ACTIVITY: Every entry below should come back unchanged, except that the pictures are dropped.

Object change descriptions:
★ ★ ★

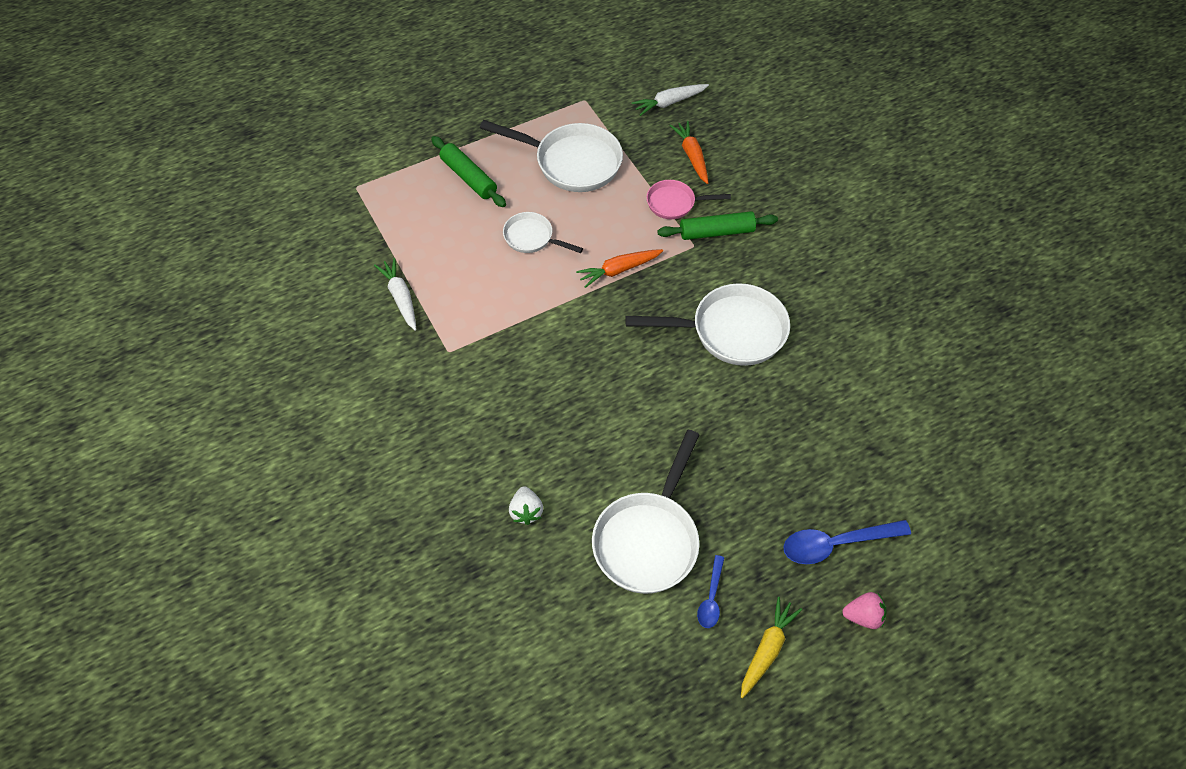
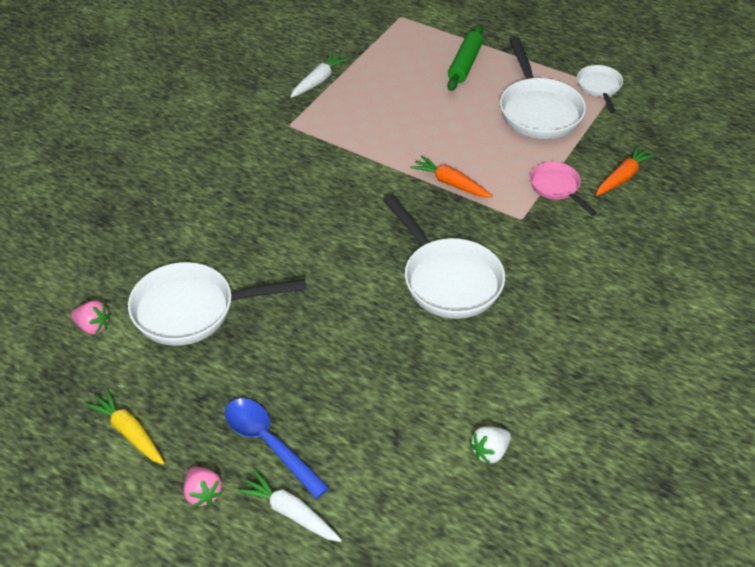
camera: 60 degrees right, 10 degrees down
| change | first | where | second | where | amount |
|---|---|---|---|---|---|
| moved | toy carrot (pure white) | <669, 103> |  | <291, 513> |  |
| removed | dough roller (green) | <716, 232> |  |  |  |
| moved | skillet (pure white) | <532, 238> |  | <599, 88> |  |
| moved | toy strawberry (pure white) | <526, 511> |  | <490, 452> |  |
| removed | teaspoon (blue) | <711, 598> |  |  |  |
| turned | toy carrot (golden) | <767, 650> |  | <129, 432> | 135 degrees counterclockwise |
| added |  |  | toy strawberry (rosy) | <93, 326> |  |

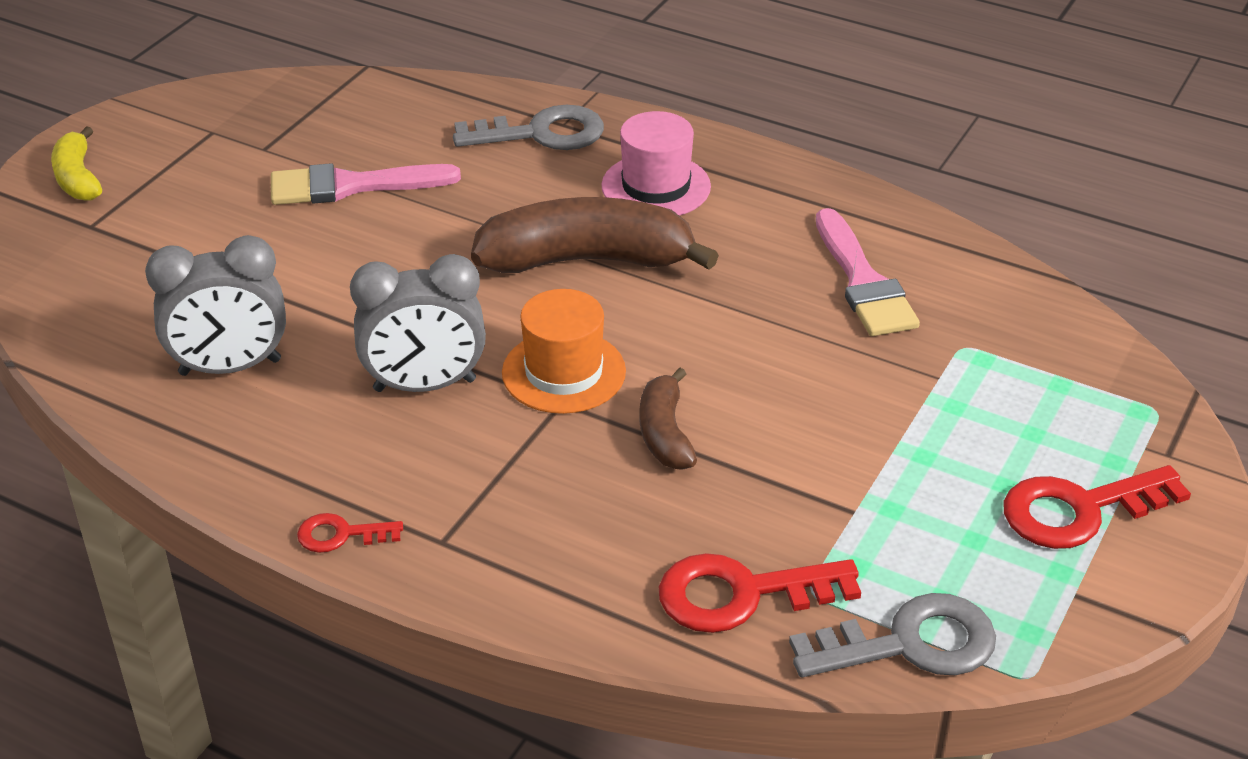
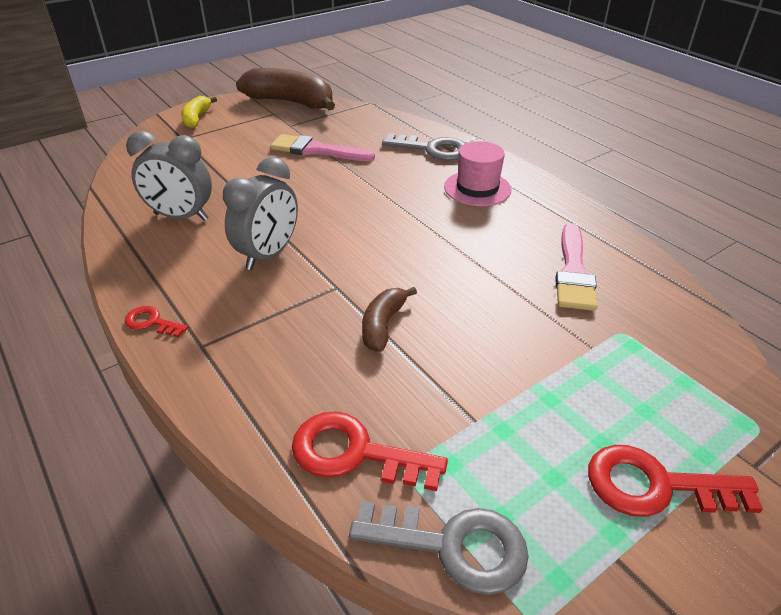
camera: 25 degrees right, 0 degrees up
| change | first | where | second | where | amount |
|---|---|---|---|---|---|
| moved | banana (brown) | <587, 260> |  | <291, 102> |  |
| turned | clock (grey) | <425, 385> |  | <268, 255> | 75 degrees counterclockwise |
| removed | hat (bright orange) | <563, 372> |  |  |  |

★ ★ ★

REPLY:
camera: 60 degrees right, 10 degrees down
| change | first | where | second | where | amount |
|---|---|---|---|---|---|
| moved | toy carrot (pure white) | <669, 103> |  | <291, 513> |  |
| removed | dough roller (green) | <716, 232> |  |  |  |
| moved | skillet (pure white) | <532, 238> |  | <599, 88> |  |
| moved | toy strawberry (pure white) | <526, 511> |  | <490, 452> |  |
| removed | teaspoon (blue) | <711, 598> |  |  |  |
| turned | toy carrot (golden) | <767, 650> |  | <129, 432> | 135 degrees counterclockwise |
| added |  |  | toy strawberry (rosy) | <93, 326> |  |

camera: 25 degrees right, 0 degrees up
| change | first | where | second | where | amount |
|---|---|---|---|---|---|
| moved | banana (brown) | <587, 260> |  | <291, 102> |  |
| turned | clock (grey) | <425, 385> |  | <268, 255> | 75 degrees counterclockwise |
| removed | hat (bright orange) | <563, 372> |  |  |  |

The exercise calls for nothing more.